▸ DATA RECORDS:
========================================================================

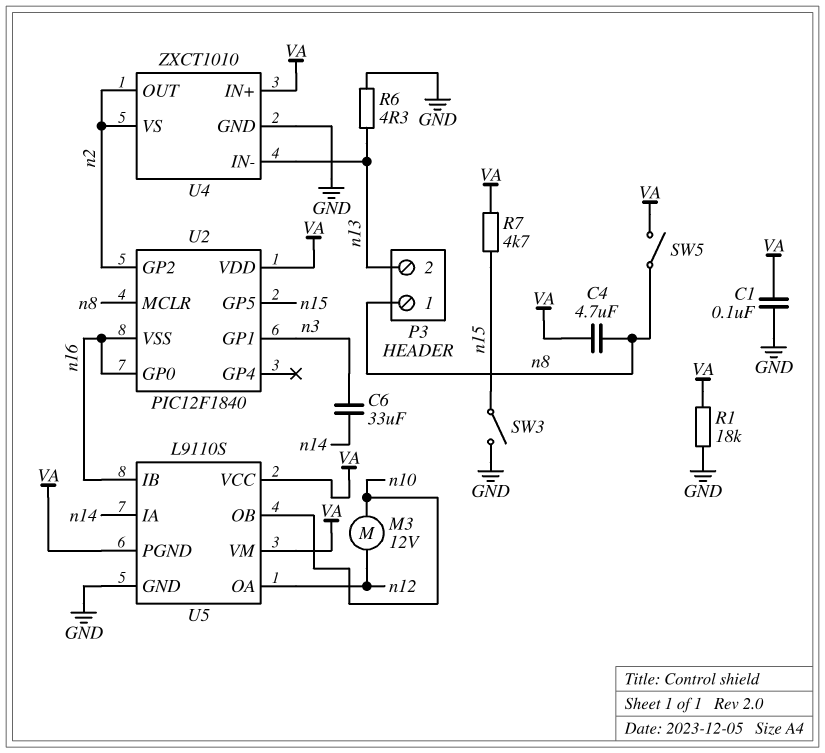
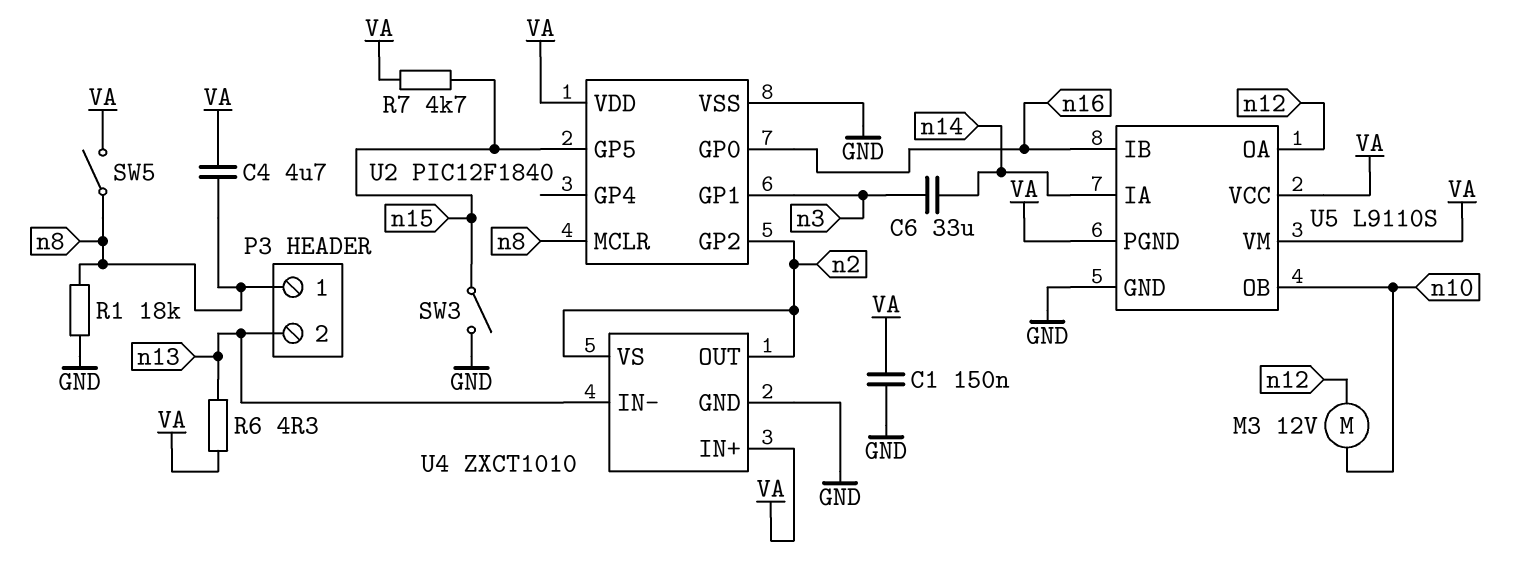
C1: 100nF (GND, VA) -> 150nF (GND, VA)
R1: 18k (GND, VA) -> 18k (GND, n8)
R6: 4.3 (GND, n13) -> 4.3 (VA, n13)
U2 pin VSS: n16 -> GND

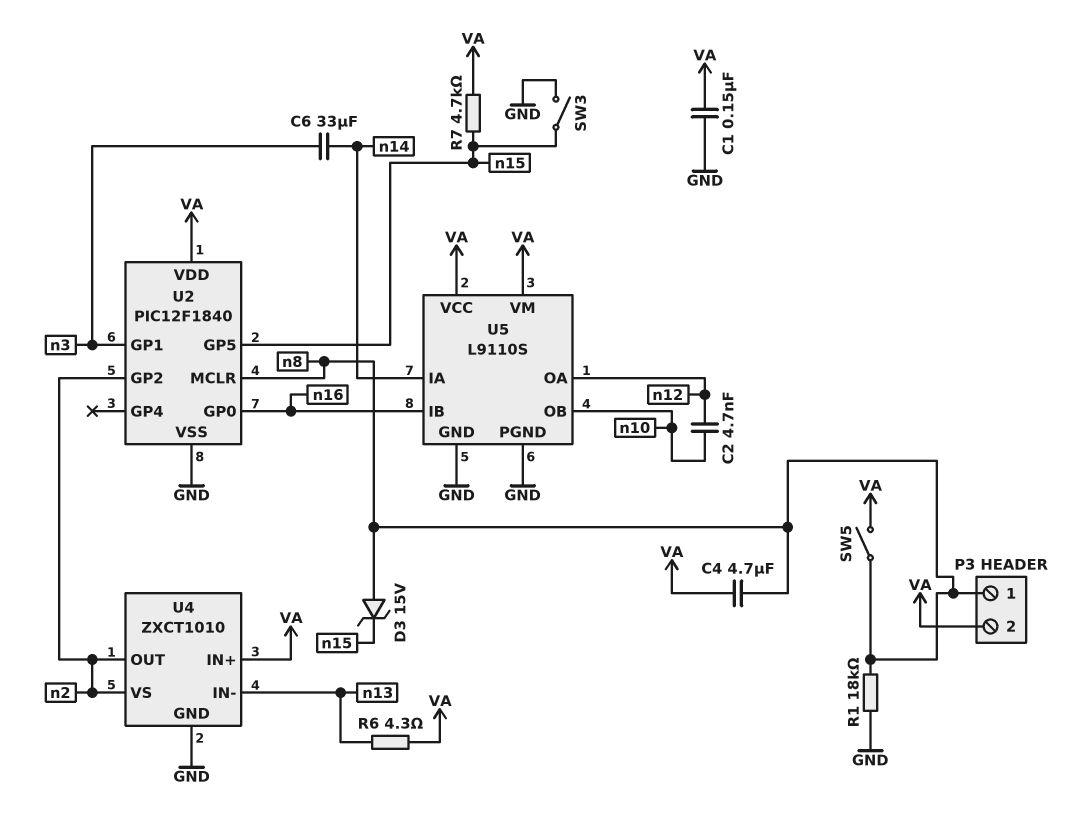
C2: none -> 4.7nF (n10, n12)
D3: none -> zener 15V (A n8, K n15)
M3: motor 12V (n10, n12) -> none
P3 pin 2: n13 -> VA
U5 pin PGND: VA -> GND

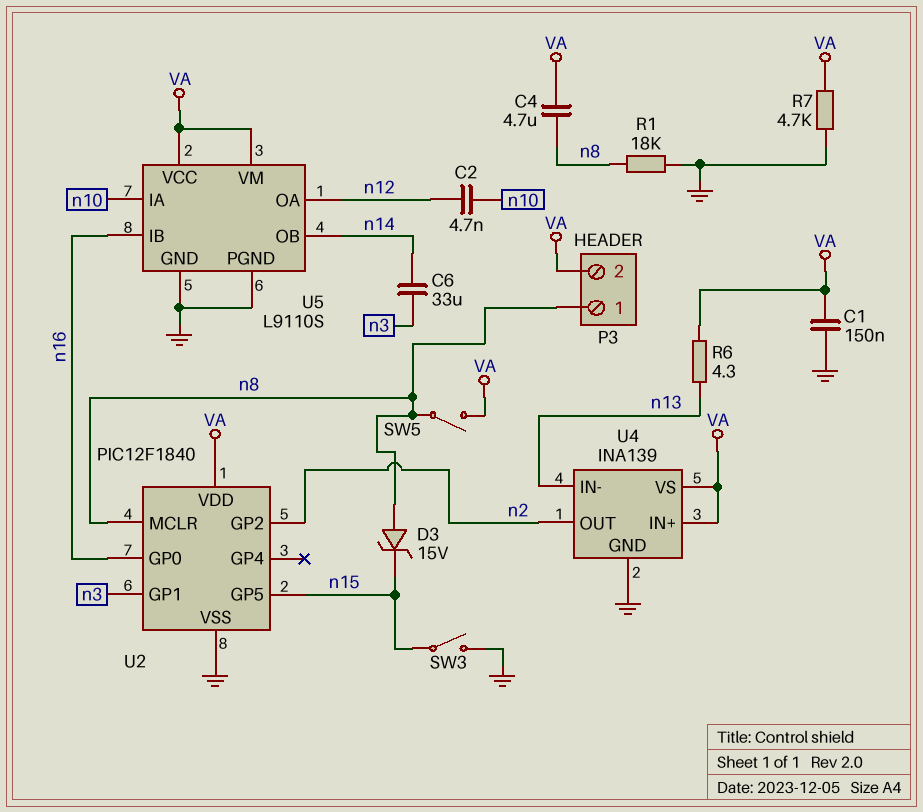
R7: 4.7k (VA, n15) -> 4.7k (GND, VA)
U4: ZXCT1010 -> INA139
U4 pin VS: n2 -> VA
U5 pin IA: n14 -> n10
U5 pin OB: n10 -> n14

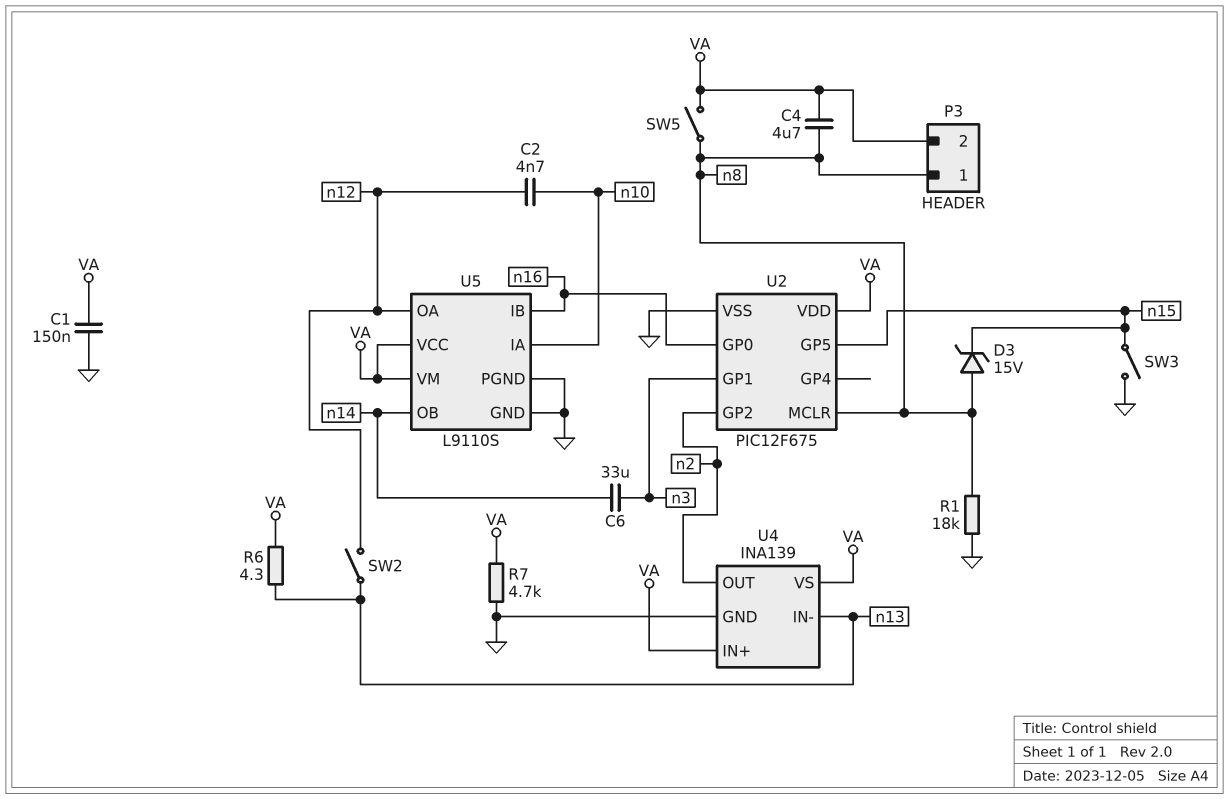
SW2: none -> switch (n12, n13)
U2: PIC12F1840 -> PIC12F675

========================================================================

▸ THE PROBLEM: Using the listing, filter for "none" and return the matching lines.

▸ RESULT OF THE TASK:
C2: none -> 4.7nF (n10, n12)
D3: none -> zener 15V (A n8, K n15)
M3: motor 12V (n10, n12) -> none
SW2: none -> switch (n12, n13)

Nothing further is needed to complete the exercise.